• **Data for this task**
*** Begin section ***

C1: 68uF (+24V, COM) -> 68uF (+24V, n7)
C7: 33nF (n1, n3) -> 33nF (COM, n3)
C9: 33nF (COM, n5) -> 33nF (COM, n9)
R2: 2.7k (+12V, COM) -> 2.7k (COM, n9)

*** End section ***
*** Begin section ***

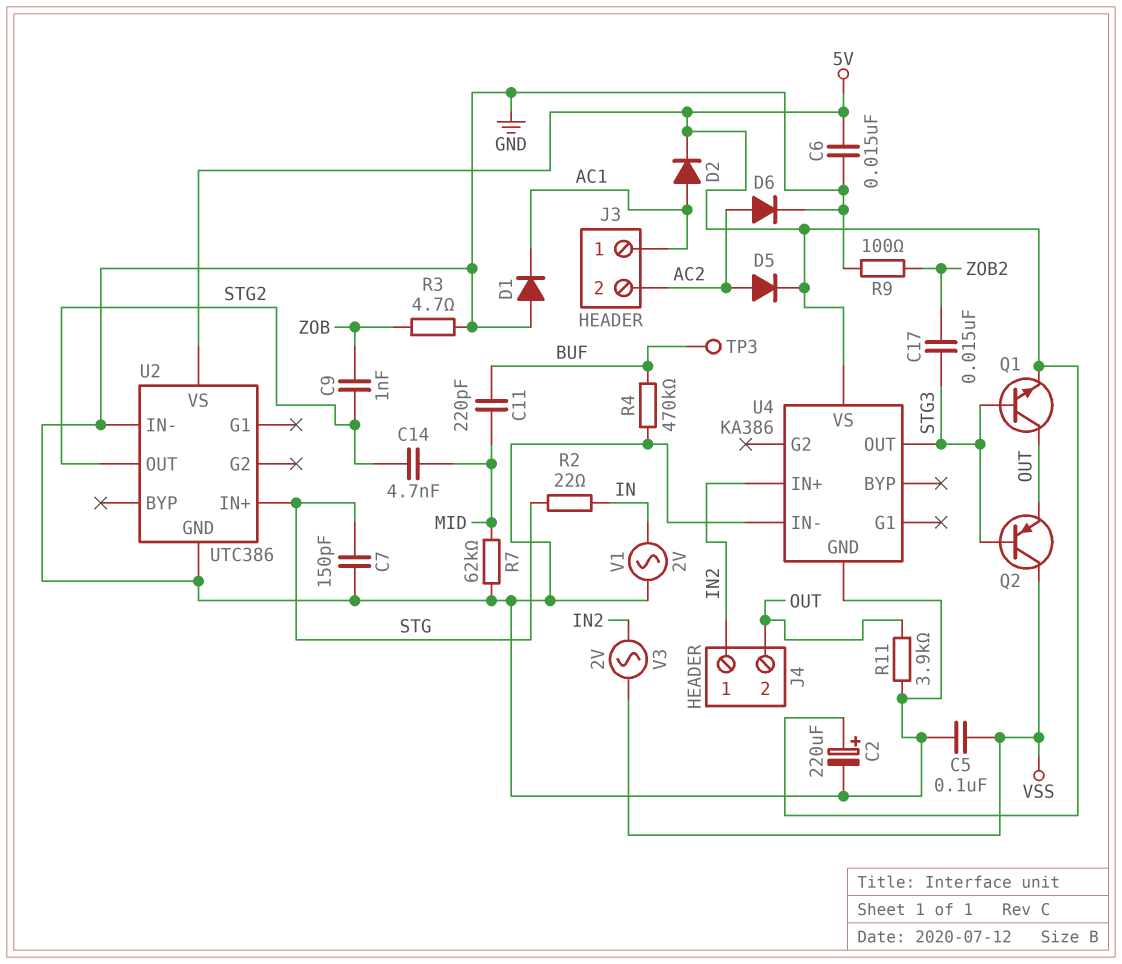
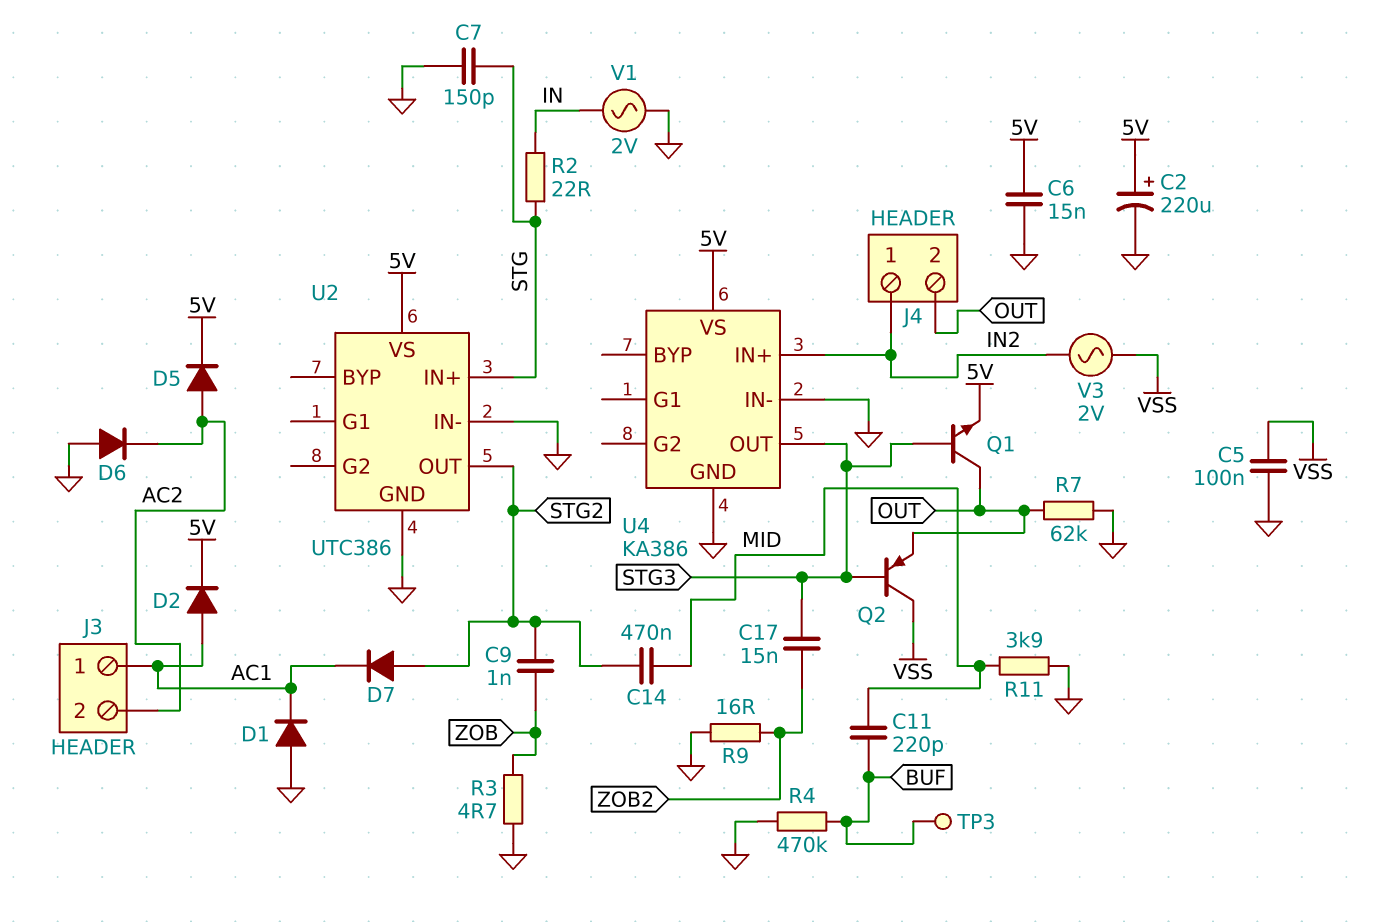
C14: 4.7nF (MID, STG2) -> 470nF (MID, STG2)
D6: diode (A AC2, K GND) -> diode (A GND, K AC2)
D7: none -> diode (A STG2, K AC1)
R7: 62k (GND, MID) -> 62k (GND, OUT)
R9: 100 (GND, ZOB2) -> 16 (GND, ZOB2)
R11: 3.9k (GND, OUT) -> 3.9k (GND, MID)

*** End section ***

• **Activity**
Could you retype exactly the lines above, starting at the line that contains "R9: 100 (GND, ZOB2) -> 16 (GND, ZOB2)" and ending at the line that contains "R11: 3.9k (GND, OUT) -> 3.9k (GND, MID)", and nothing more?

• **Answer to this problem**
R9: 100 (GND, ZOB2) -> 16 (GND, ZOB2)
R11: 3.9k (GND, OUT) -> 3.9k (GND, MID)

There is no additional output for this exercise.